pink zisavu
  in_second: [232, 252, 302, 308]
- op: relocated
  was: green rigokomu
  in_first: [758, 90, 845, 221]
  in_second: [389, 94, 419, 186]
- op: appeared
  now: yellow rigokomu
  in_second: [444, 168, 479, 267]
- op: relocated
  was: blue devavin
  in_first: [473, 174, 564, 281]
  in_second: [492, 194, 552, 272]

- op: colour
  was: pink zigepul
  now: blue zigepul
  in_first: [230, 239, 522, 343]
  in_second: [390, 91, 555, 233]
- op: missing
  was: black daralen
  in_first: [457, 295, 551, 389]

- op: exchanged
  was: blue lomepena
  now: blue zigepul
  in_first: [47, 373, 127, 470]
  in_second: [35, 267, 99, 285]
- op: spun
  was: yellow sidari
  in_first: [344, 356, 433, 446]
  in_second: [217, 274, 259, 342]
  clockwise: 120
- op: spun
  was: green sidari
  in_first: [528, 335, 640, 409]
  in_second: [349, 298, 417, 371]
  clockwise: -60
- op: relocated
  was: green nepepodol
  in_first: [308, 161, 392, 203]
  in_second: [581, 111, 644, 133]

_What is expected_: Copy out all of the lines above exactly.

_Your response_:
pink zisavu
  in_second: [232, 252, 302, 308]
- op: relocated
  was: green rigokomu
  in_first: [758, 90, 845, 221]
  in_second: [389, 94, 419, 186]
- op: appeared
  now: yellow rigokomu
  in_second: [444, 168, 479, 267]
- op: relocated
  was: blue devavin
  in_first: [473, 174, 564, 281]
  in_second: [492, 194, 552, 272]

- op: colour
  was: pink zigepul
  now: blue zigepul
  in_first: [230, 239, 522, 343]
  in_second: [390, 91, 555, 233]
- op: missing
  was: black daralen
  in_first: [457, 295, 551, 389]

- op: exchanged
  was: blue lomepena
  now: blue zigepul
  in_first: [47, 373, 127, 470]
  in_second: [35, 267, 99, 285]
- op: spun
  was: yellow sidari
  in_first: [344, 356, 433, 446]
  in_second: [217, 274, 259, 342]
  clockwise: 120
- op: spun
  was: green sidari
  in_first: [528, 335, 640, 409]
  in_second: [349, 298, 417, 371]
  clockwise: -60
- op: relocated
  was: green nepepodol
  in_first: [308, 161, 392, 203]
  in_second: [581, 111, 644, 133]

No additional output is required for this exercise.